**Problem statement:**
Copy all of the records below word for word, skipping the pictures.

(Collected data)
_ _ _
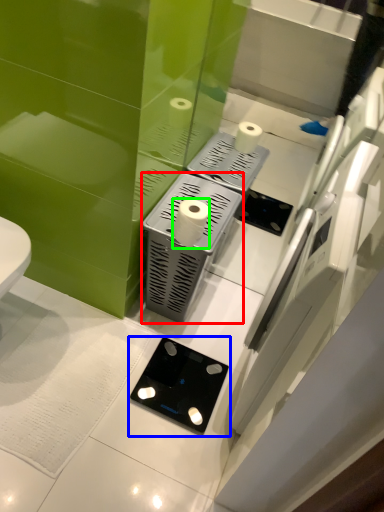
Question: Which is farther away from appliance (highlighted by a red box)? gadget (highlighted by a blue box) or toilet paper (highlighted by a green box)?

Choices:
 (A) gadget
 (B) toilet paper

Answer: (A)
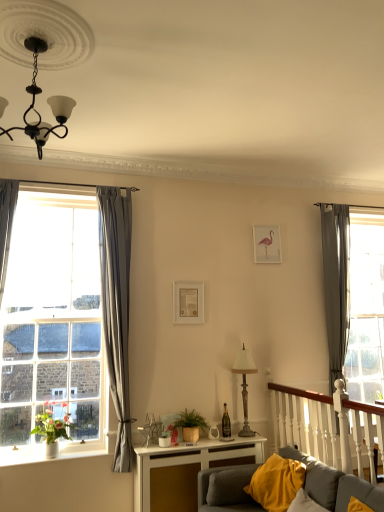
Question: Is the position of matte gold picture frame at center, the first picture frame from the front, less distant than that of yellow fabric pillow at lower right?

Choices:
 (A) no
 (B) yes

Answer: (A)

Question: Does matte gold picture frame at center, which ranks as the second picture frame in top-to-bottom order, lie behind yellow fabric pillow at lower right?

Choices:
 (A) yes
 (B) no

Answer: (A)

Question: Does matte gold picture frame at center, which ranks as the second picture frame in top-to-bottom order, have a lesser height compared to yellow fabric pillow at lower right?

Choices:
 (A) yes
 (B) no

Answer: (A)

Question: Does matte gold picture frame at center, the first picture frame from the front, have a lesser width compared to yellow fabric pillow at lower right?

Choices:
 (A) yes
 (B) no

Answer: (A)

Question: Is matte gold picture frame at center, arranged as the second picture frame when viewed from the back, next to yellow fabric pillow at lower right and touching it?

Choices:
 (A) no
 (B) yes

Answer: (A)

Question: Is yellow fabric pillow at lower right to the left or to the right of gray fabric curtain at right, which is the second curtain in left-to-right order, in the image?

Choices:
 (A) right
 (B) left

Answer: (B)

Question: Based on their sizes in the image, would you say yellow fabric pillow at lower right is bigger or smaller than gray fabric curtain at right, positioned as the 1th curtain in back-to-front order?

Choices:
 (A) small
 (B) big

Answer: (A)

Question: Is point (269, 461) positioned closer to the camera than point (332, 379)?

Choices:
 (A) closer
 (B) farther

Answer: (A)

Question: From a real-world perspective, is yellow fabric pillow at lower right above or below gray fabric curtain at right, positioned as the 1th curtain in right-to-left order?

Choices:
 (A) below
 (B) above

Answer: (A)

Question: Is gray fabric curtain at left, which appears as the 2th curtain when viewed from the right, wider or thinner than matte gold picture frame at center, placed as the first picture frame when sorted from bottom to top?

Choices:
 (A) thin
 (B) wide

Answer: (B)

Question: From the image's perspective, relative to matte gold picture frame at center, positioned as the second picture frame in right-to-left order, is gray fabric curtain at left, which appears as the 2th curtain when viewed from the right, above or below?

Choices:
 (A) above
 (B) below

Answer: (B)

Question: From a real-world perspective, is gray fabric curtain at left, the first curtain viewed from the left, positioned above or below matte gold picture frame at center, arranged as the second picture frame when viewed from the back?

Choices:
 (A) below
 (B) above

Answer: (A)

Question: Relative to matte gold picture frame at center, positioned as the second picture frame in right-to-left order, is gray fabric curtain at left, the first curtain viewed from the left, in front or behind?

Choices:
 (A) behind
 (B) front

Answer: (B)

Question: Is point (243, 349) closer or farther from the camera than point (253, 485)?

Choices:
 (A) farther
 (B) closer

Answer: (A)

Question: Considering their positions, is metallic lampshade at center-right located in front of or behind yellow fabric pillow at lower right?

Choices:
 (A) front
 (B) behind

Answer: (B)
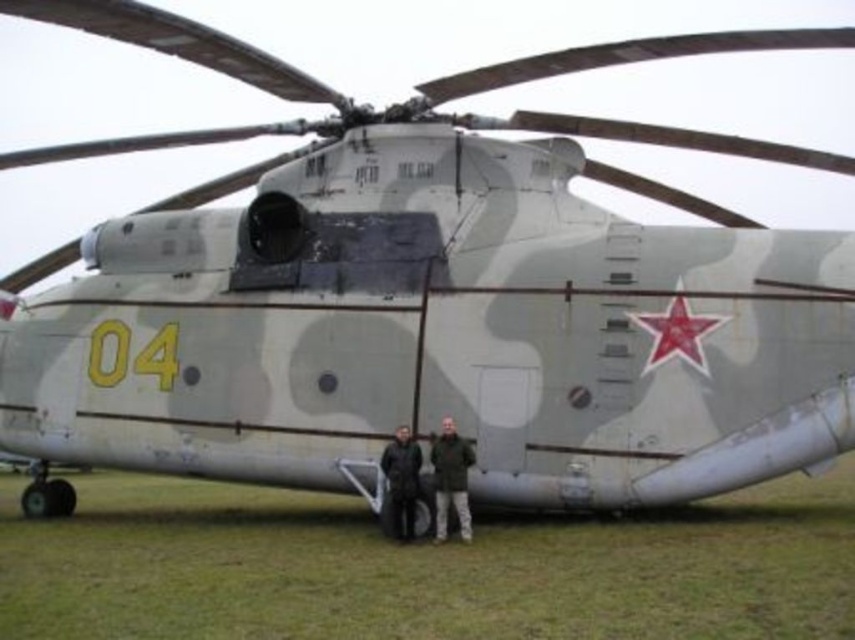
You are a drone operator controlling a drone that needs to maintain a minimum distance of 50 meters from any object to avoid collision. You are currently flying your drone near the helicopter in the image. There is a specific point at coordinates point (789, 477) that you need to fly over. Based on the information provided, can your drone safely fly over that point without violating the minimum distance requirement?

The distance of point (789, 477) from camera is 62.62 meters, which is greater than the minimum required distance of 50 meters. Therefore, the drone can safely fly over point (789, 477) without violating the minimum distance requirement.

You are a photographer wanting to capture the Mil Mi 26 helicopter in the image. You notice the green grass at lower center and the dark green fabric jacket at center. Which object is taller when viewed from the front?

The green grass at lower center is taller than the dark green fabric jacket at center.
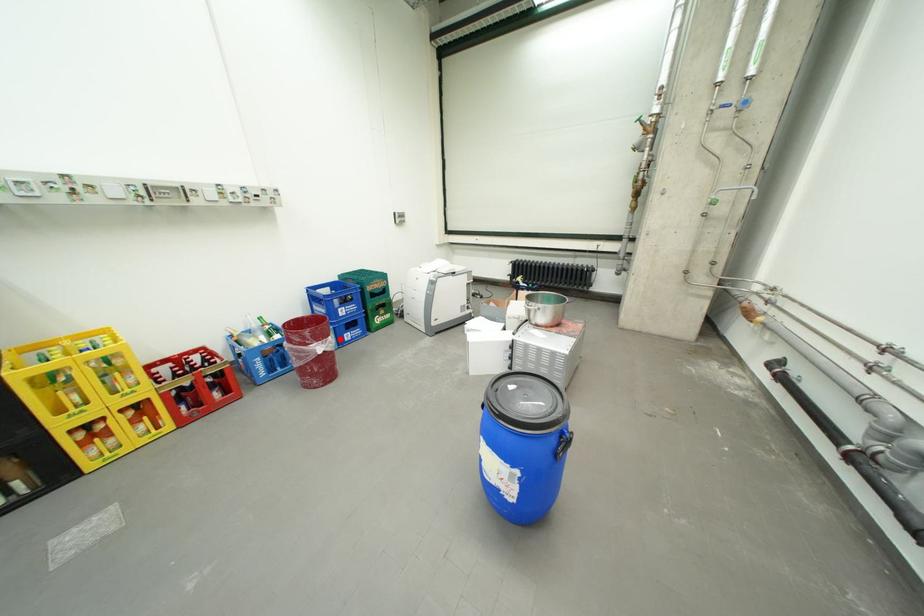
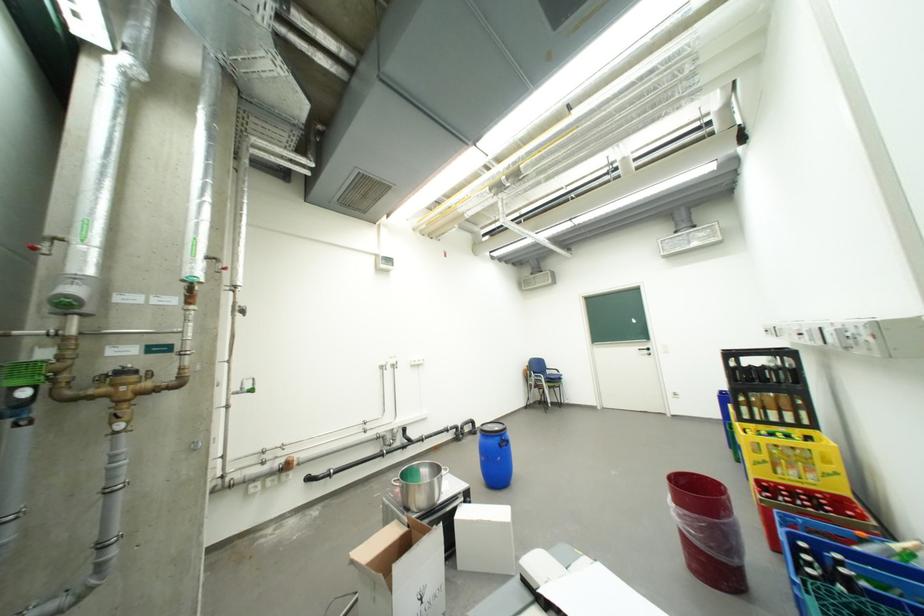
Question: I am providing you with two images of the same scene from different viewpoints. A red point is marked on the first image. Is the red point's position out of view in image 2?

Choices:
 (A) Yes
 (B) No

Answer: (B)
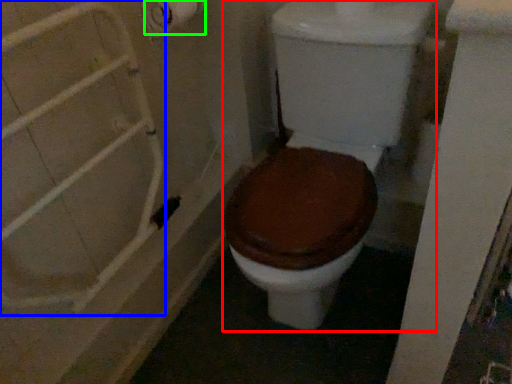
Question: Estimate the real-world distances between objects in this image. Which object is closer to toilet (highlighted by a red box), shower door (highlighted by a blue box) or toilet paper (highlighted by a green box)?

Choices:
 (A) shower door
 (B) toilet paper

Answer: (A)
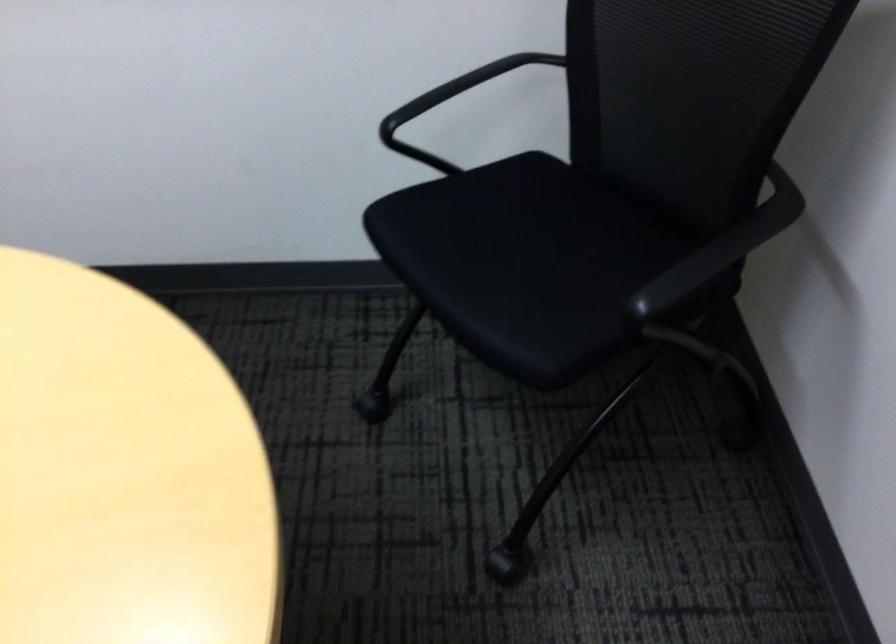
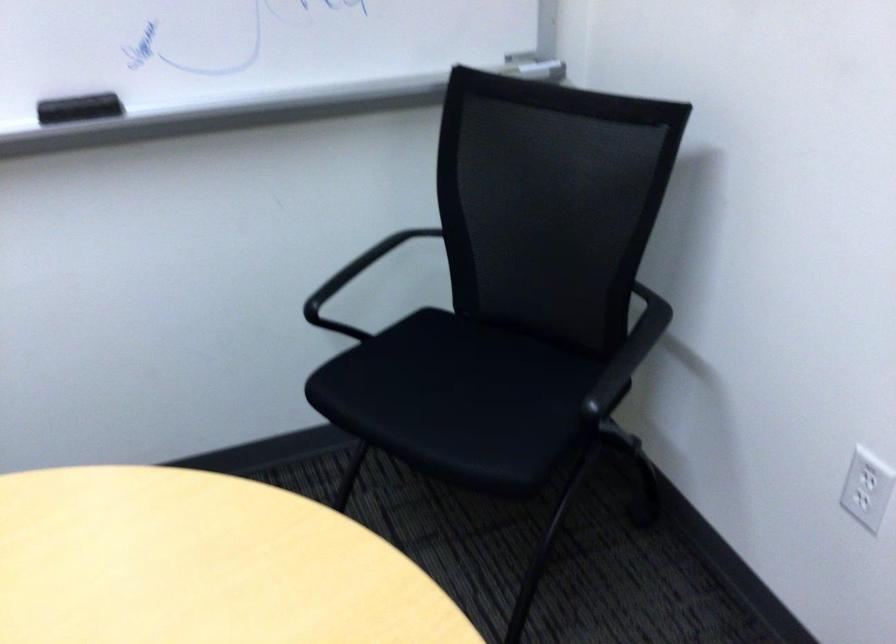
Locate, in the second image, the point that corresponds to [461,120] in the first image.

(341, 290)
_ _ _
**Output of the task:**
Question: Which is farther away from appliance (highlighted by a red box)? gadget (highlighted by a blue box) or toilet paper (highlighted by a green box)?

Choices:
 (A) gadget
 (B) toilet paper

Answer: (A)
Question: Is the position of matte gold picture frame at center, the first picture frame from the front, less distant than that of yellow fabric pillow at lower right?

Choices:
 (A) no
 (B) yes

Answer: (A)

Question: Does matte gold picture frame at center, which ranks as the second picture frame in top-to-bottom order, lie behind yellow fabric pillow at lower right?

Choices:
 (A) yes
 (B) no

Answer: (A)

Question: Does matte gold picture frame at center, which ranks as the second picture frame in top-to-bottom order, have a lesser height compared to yellow fabric pillow at lower right?

Choices:
 (A) yes
 (B) no

Answer: (A)

Question: Does matte gold picture frame at center, the first picture frame from the front, have a lesser width compared to yellow fabric pillow at lower right?

Choices:
 (A) yes
 (B) no

Answer: (A)

Question: Is matte gold picture frame at center, arranged as the second picture frame when viewed from the back, next to yellow fabric pillow at lower right and touching it?

Choices:
 (A) no
 (B) yes

Answer: (A)

Question: Is yellow fabric pillow at lower right to the left or to the right of gray fabric curtain at right, which is the second curtain in left-to-right order, in the image?

Choices:
 (A) right
 (B) left

Answer: (B)

Question: Based on their sizes in the image, would you say yellow fabric pillow at lower right is bigger or smaller than gray fabric curtain at right, positioned as the 1th curtain in back-to-front order?

Choices:
 (A) small
 (B) big

Answer: (A)

Question: Is point (269, 461) positioned closer to the camera than point (332, 379)?

Choices:
 (A) closer
 (B) farther

Answer: (A)

Question: From a real-world perspective, is yellow fabric pillow at lower right above or below gray fabric curtain at right, positioned as the 1th curtain in right-to-left order?

Choices:
 (A) below
 (B) above

Answer: (A)

Question: Is gray fabric curtain at left, which appears as the 2th curtain when viewed from the right, wider or thinner than matte gold picture frame at center, placed as the first picture frame when sorted from bottom to top?

Choices:
 (A) thin
 (B) wide

Answer: (B)

Question: From the image's perspective, relative to matte gold picture frame at center, positioned as the second picture frame in right-to-left order, is gray fabric curtain at left, which appears as the 2th curtain when viewed from the right, above or below?

Choices:
 (A) above
 (B) below

Answer: (B)

Question: From a real-world perspective, is gray fabric curtain at left, the first curtain viewed from the left, positioned above or below matte gold picture frame at center, arranged as the second picture frame when viewed from the back?

Choices:
 (A) below
 (B) above

Answer: (A)

Question: Relative to matte gold picture frame at center, positioned as the second picture frame in right-to-left order, is gray fabric curtain at left, the first curtain viewed from the left, in front or behind?

Choices:
 (A) behind
 (B) front

Answer: (B)

Question: Is point (243, 349) closer or farther from the camera than point (253, 485)?

Choices:
 (A) farther
 (B) closer

Answer: (A)

Question: Considering their positions, is metallic lampshade at center-right located in front of or behind yellow fabric pillow at lower right?

Choices:
 (A) front
 (B) behind

Answer: (B)
You are a drone operator controlling a drone that needs to maintain a minimum distance of 50 meters from any object to avoid collision. You are currently flying your drone near the helicopter in the image. There is a specific point at coordinates point (789, 477) that you need to fly over. Based on the information provided, can your drone safely fly over that point without violating the minimum distance requirement?

The distance of point (789, 477) from camera is 62.62 meters, which is greater than the minimum required distance of 50 meters. Therefore, the drone can safely fly over point (789, 477) without violating the minimum distance requirement.

You are a photographer wanting to capture the Mil Mi 26 helicopter in the image. You notice the green grass at lower center and the dark green fabric jacket at center. Which object is taller when viewed from the front?

The green grass at lower center is taller than the dark green fabric jacket at center.
Question: I am providing you with two images of the same scene from different viewpoints. A red point is marked on the first image. Is the red point's position out of view in image 2?

Choices:
 (A) Yes
 (B) No

Answer: (B)
Question: Estimate the real-world distances between objects in this image. Which object is closer to toilet (highlighted by a red box), shower door (highlighted by a blue box) or toilet paper (highlighted by a green box)?

Choices:
 (A) shower door
 (B) toilet paper

Answer: (A)
Locate, in the second image, the point that corresponds to [461,120] in the first image.

(341, 290)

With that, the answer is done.